▶ **EXERCISE PROMPT**
Wherever a line of the data contains "donut", copy that line.

· · · ·

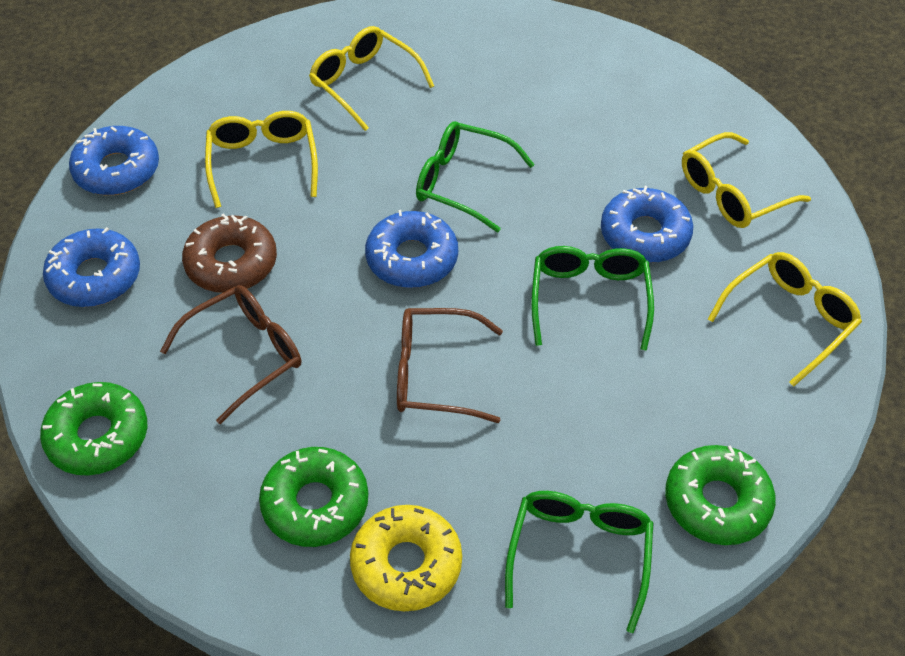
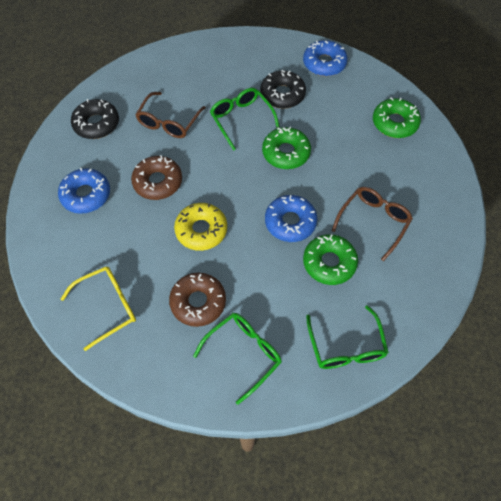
black donut: 0 -> 2
blue donut: 4 -> 3
brown donut: 1 -> 2
yellow glasses: 4 -> 1

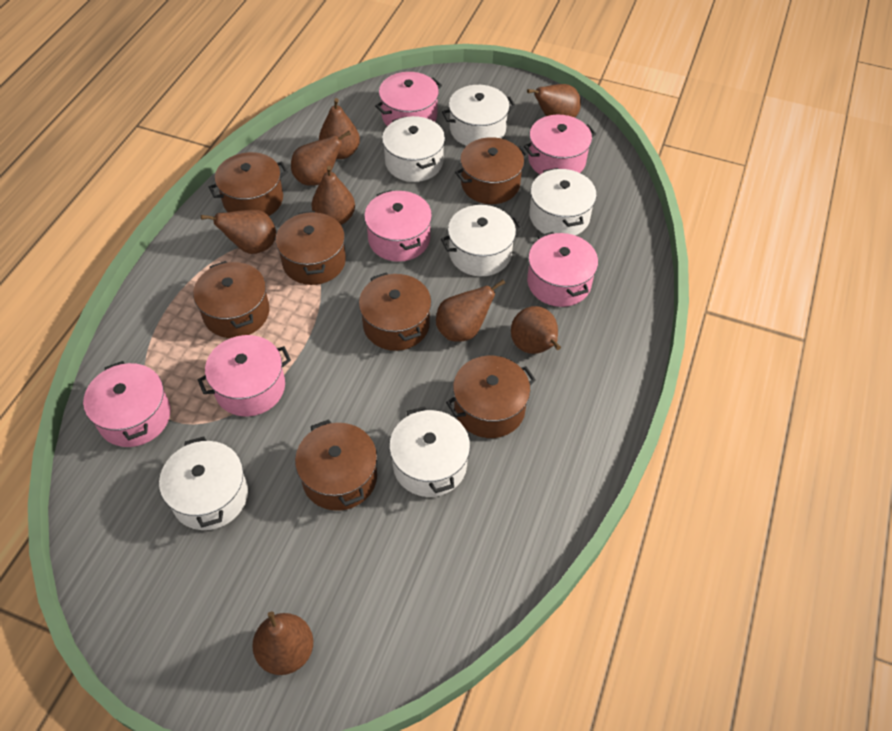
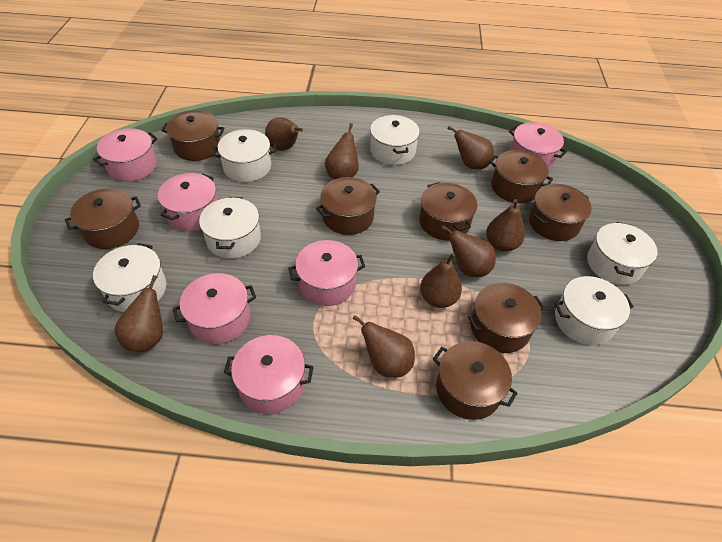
brown pot: 7 -> 8

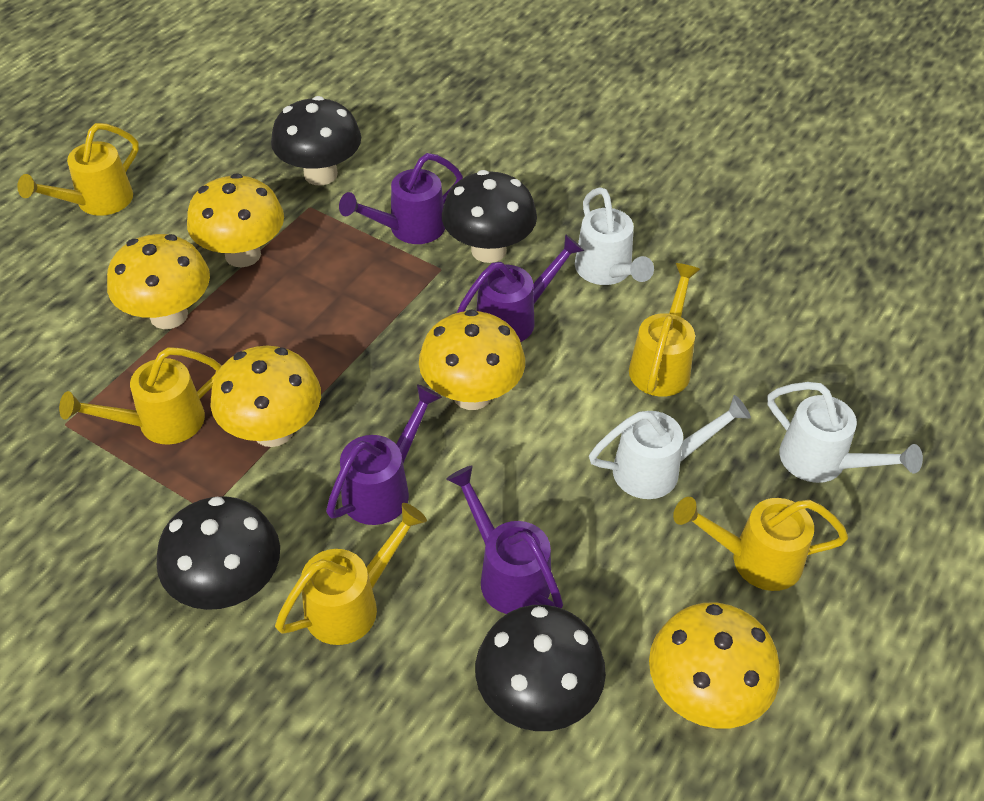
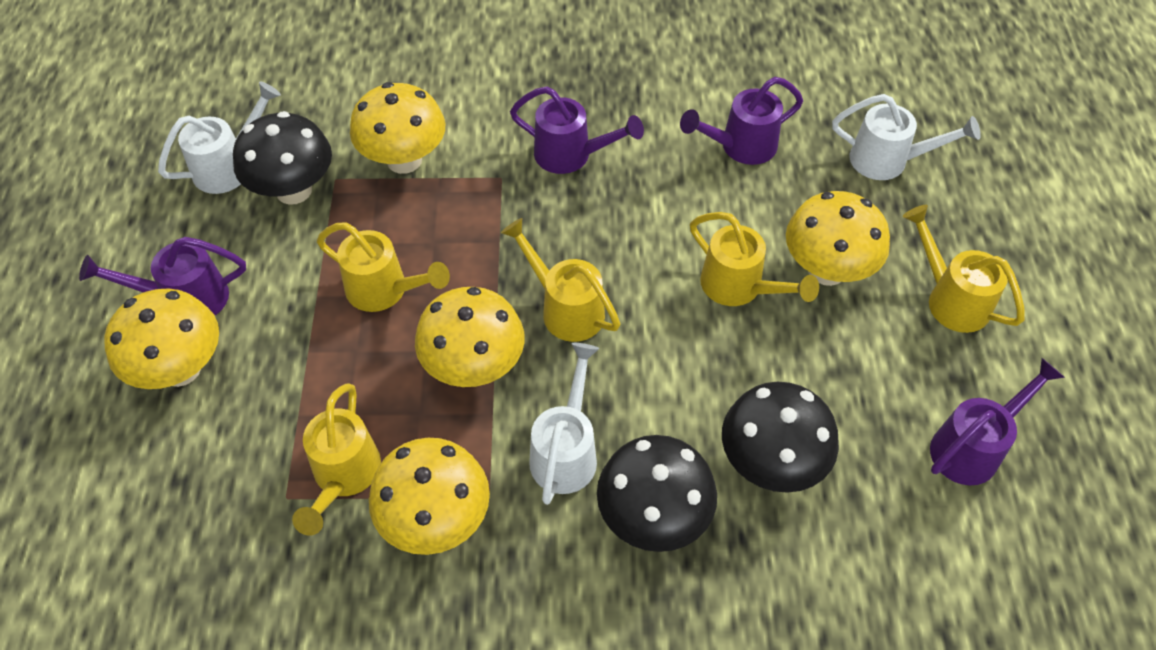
black mushroom: 4 -> 3

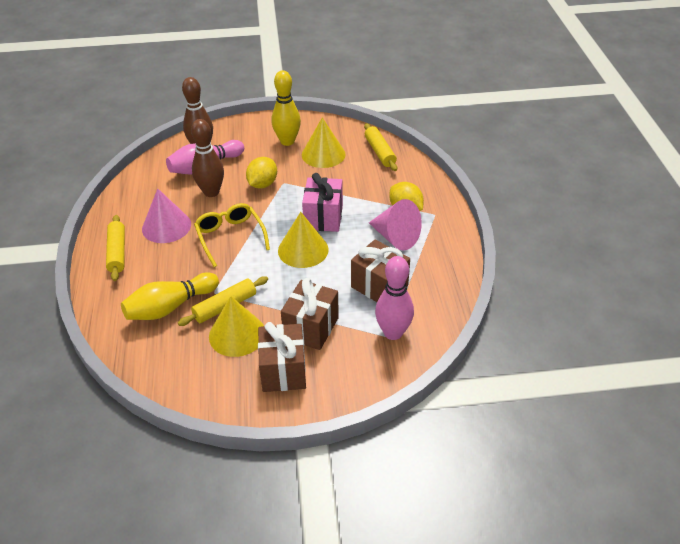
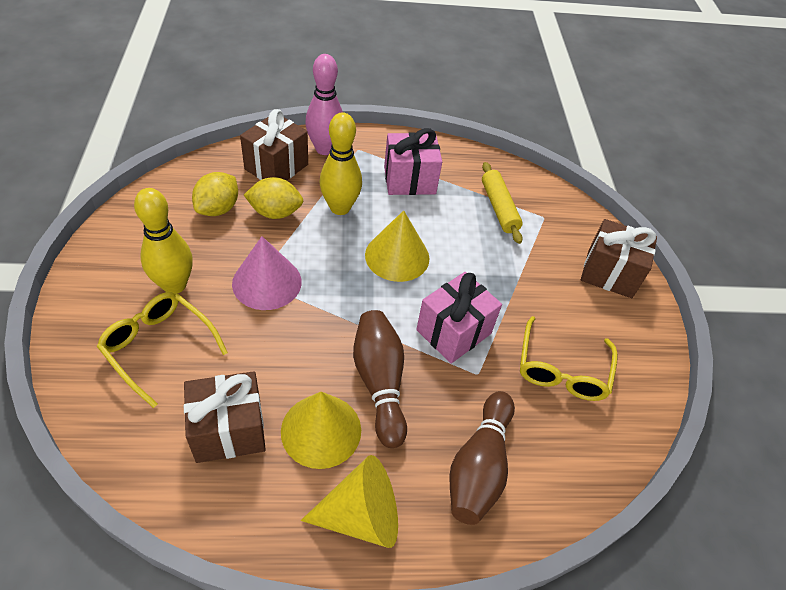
pink bowling pin: 2 -> 1
pink cone: 2 -> 1
pink gift: 1 -> 2
yellow glasses: 1 -> 2
yellow rolling pin: 3 -> 1

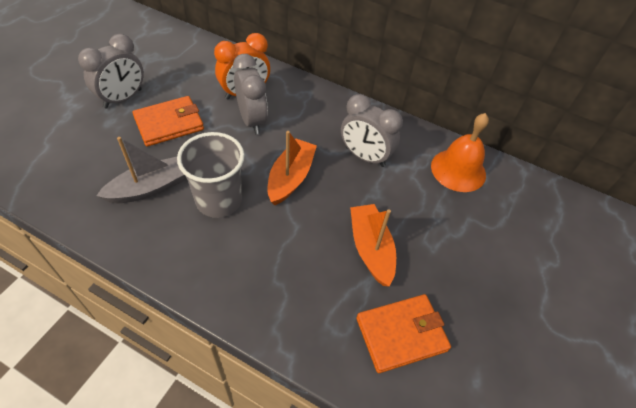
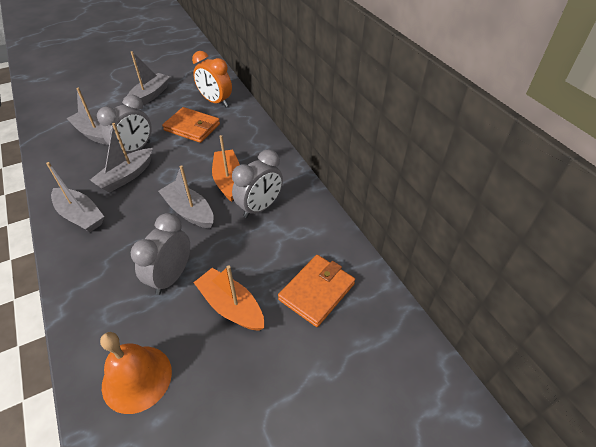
grey boat: 1 -> 5
grey cup: 1 -> 0

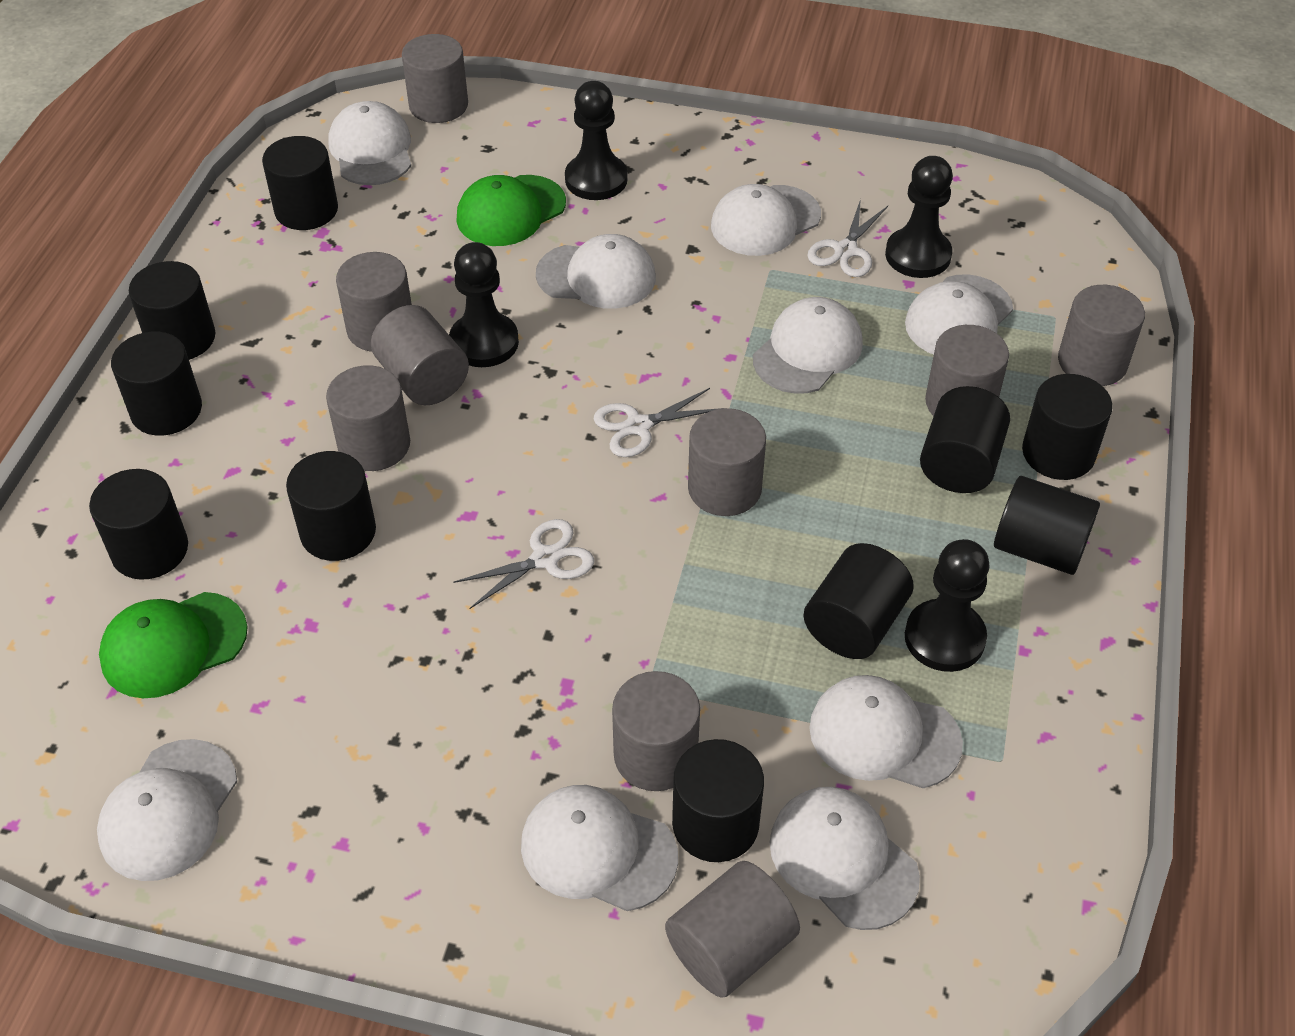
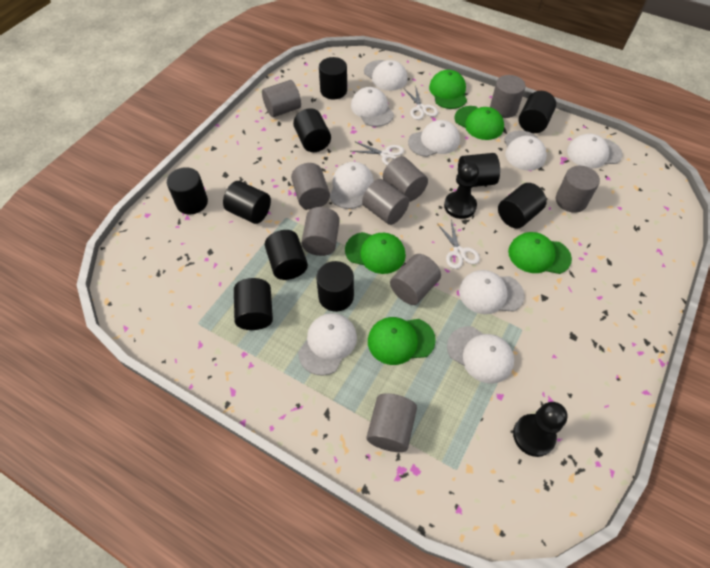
black pawn: 4 -> 2
green cap: 2 -> 5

· · · ·

▶ **TASK ANSWER**
black donut: 0 -> 2
blue donut: 4 -> 3
brown donut: 1 -> 2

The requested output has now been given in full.